(Data extracted from a collection)

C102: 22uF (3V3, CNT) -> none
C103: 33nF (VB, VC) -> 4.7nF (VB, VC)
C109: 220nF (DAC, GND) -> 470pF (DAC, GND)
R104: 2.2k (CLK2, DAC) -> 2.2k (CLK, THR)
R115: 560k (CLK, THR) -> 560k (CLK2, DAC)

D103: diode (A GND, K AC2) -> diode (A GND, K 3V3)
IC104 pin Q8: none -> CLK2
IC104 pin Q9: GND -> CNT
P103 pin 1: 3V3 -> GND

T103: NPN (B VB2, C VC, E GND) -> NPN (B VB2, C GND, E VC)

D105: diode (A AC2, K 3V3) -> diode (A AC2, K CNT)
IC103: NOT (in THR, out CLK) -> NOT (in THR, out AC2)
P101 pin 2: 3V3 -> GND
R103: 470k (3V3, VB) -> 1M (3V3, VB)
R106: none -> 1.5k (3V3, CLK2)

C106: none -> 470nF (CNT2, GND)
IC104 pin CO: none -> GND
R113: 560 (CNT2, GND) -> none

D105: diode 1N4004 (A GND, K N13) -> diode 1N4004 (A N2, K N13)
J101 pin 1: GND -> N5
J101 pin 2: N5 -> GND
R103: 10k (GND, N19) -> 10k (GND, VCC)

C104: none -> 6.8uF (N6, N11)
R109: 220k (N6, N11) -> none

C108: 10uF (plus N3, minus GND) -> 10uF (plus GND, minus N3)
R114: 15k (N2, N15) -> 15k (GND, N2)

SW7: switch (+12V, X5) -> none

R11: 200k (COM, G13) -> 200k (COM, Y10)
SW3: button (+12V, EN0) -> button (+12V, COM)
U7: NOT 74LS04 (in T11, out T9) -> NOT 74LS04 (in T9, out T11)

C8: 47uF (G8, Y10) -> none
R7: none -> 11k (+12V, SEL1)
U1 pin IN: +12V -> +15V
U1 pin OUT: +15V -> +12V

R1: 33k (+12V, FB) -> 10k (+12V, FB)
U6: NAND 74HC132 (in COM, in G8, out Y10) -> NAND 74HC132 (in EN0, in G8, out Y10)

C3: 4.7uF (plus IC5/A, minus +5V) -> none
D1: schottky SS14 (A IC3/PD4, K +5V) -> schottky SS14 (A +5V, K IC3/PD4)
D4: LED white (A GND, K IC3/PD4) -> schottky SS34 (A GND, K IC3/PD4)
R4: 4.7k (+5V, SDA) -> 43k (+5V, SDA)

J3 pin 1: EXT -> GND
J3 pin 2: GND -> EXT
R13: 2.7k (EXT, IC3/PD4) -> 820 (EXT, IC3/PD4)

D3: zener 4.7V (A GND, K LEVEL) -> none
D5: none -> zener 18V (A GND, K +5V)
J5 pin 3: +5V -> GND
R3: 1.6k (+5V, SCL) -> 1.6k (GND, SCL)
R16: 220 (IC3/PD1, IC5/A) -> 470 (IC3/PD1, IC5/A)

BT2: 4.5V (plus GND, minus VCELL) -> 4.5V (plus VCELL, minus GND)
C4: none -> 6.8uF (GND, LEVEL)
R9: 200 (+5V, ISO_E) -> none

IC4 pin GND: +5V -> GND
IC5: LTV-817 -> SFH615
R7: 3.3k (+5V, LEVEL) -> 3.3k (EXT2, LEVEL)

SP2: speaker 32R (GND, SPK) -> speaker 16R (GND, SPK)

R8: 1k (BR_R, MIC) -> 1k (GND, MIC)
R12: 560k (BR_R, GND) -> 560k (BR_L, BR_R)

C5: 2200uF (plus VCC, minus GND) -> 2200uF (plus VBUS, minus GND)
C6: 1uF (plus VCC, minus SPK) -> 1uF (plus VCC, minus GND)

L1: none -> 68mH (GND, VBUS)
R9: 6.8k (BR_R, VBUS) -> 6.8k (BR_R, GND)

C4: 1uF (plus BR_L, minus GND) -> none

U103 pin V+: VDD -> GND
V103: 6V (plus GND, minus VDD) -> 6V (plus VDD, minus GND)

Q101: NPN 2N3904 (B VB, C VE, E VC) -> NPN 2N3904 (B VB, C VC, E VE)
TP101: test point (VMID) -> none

*What this task involves*.
The task calls for each record to be returned verbatim.

*Answer space*.
C102: 22uF (3V3, CNT) -> none
C103: 33nF (VB, VC) -> 4.7nF (VB, VC)
C109: 220nF (DAC, GND) -> 470pF (DAC, GND)
R104: 2.2k (CLK2, DAC) -> 2.2k (CLK, THR)
R115: 560k (CLK, THR) -> 560k (CLK2, DAC)

D103: diode (A GND, K AC2) -> diode (A GND, K 3V3)
IC104 pin Q8: none -> CLK2
IC104 pin Q9: GND -> CNT
P103 pin 1: 3V3 -> GND

T103: NPN (B VB2, C VC, E GND) -> NPN (B VB2, C GND, E VC)

D105: diode (A AC2, K 3V3) -> diode (A AC2, K CNT)
IC103: NOT (in THR, out CLK) -> NOT (in THR, out AC2)
P101 pin 2: 3V3 -> GND
R103: 470k (3V3, VB) -> 1M (3V3, VB)
R106: none -> 1.5k (3V3, CLK2)

C106: none -> 470nF (CNT2, GND)
IC104 pin CO: none -> GND
R113: 560 (CNT2, GND) -> none

D105: diode 1N4004 (A GND, K N13) -> diode 1N4004 (A N2, K N13)
J101 pin 1: GND -> N5
J101 pin 2: N5 -> GND
R103: 10k (GND, N19) -> 10k (GND, VCC)

C104: none -> 6.8uF (N6, N11)
R109: 220k (N6, N11) -> none

C108: 10uF (plus N3, minus GND) -> 10uF (plus GND, minus N3)
R114: 15k (N2, N15) -> 15k (GND, N2)

SW7: switch (+12V, X5) -> none

R11: 200k (COM, G13) -> 200k (COM, Y10)
SW3: button (+12V, EN0) -> button (+12V, COM)
U7: NOT 74LS04 (in T11, out T9) -> NOT 74LS04 (in T9, out T11)

C8: 47uF (G8, Y10) -> none
R7: none -> 11k (+12V, SEL1)
U1 pin IN: +12V -> +15V
U1 pin OUT: +15V -> +12V

R1: 33k (+12V, FB) -> 10k (+12V, FB)
U6: NAND 74HC132 (in COM, in G8, out Y10) -> NAND 74HC132 (in EN0, in G8, out Y10)

C3: 4.7uF (plus IC5/A, minus +5V) -> none
D1: schottky SS14 (A IC3/PD4, K +5V) -> schottky SS14 (A +5V, K IC3/PD4)
D4: LED white (A GND, K IC3/PD4) -> schottky SS34 (A GND, K IC3/PD4)
R4: 4.7k (+5V, SDA) -> 43k (+5V, SDA)

J3 pin 1: EXT -> GND
J3 pin 2: GND -> EXT
R13: 2.7k (EXT, IC3/PD4) -> 820 (EXT, IC3/PD4)

D3: zener 4.7V (A GND, K LEVEL) -> none
D5: none -> zener 18V (A GND, K +5V)
J5 pin 3: +5V -> GND
R3: 1.6k (+5V, SCL) -> 1.6k (GND, SCL)
R16: 220 (IC3/PD1, IC5/A) -> 470 (IC3/PD1, IC5/A)

BT2: 4.5V (plus GND, minus VCELL) -> 4.5V (plus VCELL, minus GND)
C4: none -> 6.8uF (GND, LEVEL)
R9: 200 (+5V, ISO_E) -> none

IC4 pin GND: +5V -> GND
IC5: LTV-817 -> SFH615
R7: 3.3k (+5V, LEVEL) -> 3.3k (EXT2, LEVEL)

SP2: speaker 32R (GND, SPK) -> speaker 16R (GND, SPK)

R8: 1k (BR_R, MIC) -> 1k (GND, MIC)
R12: 560k (BR_R, GND) -> 560k (BR_L, BR_R)

C5: 2200uF (plus VCC, minus GND) -> 2200uF (plus VBUS, minus GND)
C6: 1uF (plus VCC, minus SPK) -> 1uF (plus VCC, minus GND)

L1: none -> 68mH (GND, VBUS)
R9: 6.8k (BR_R, VBUS) -> 6.8k (BR_R, GND)

C4: 1uF (plus BR_L, minus GND) -> none

U103 pin V+: VDD -> GND
V103: 6V (plus GND, minus VDD) -> 6V (plus VDD, minus GND)

Q101: NPN 2N3904 (B VB, C VE, E VC) -> NPN 2N3904 (B VB, C VC, E VE)
TP101: test point (VMID) -> none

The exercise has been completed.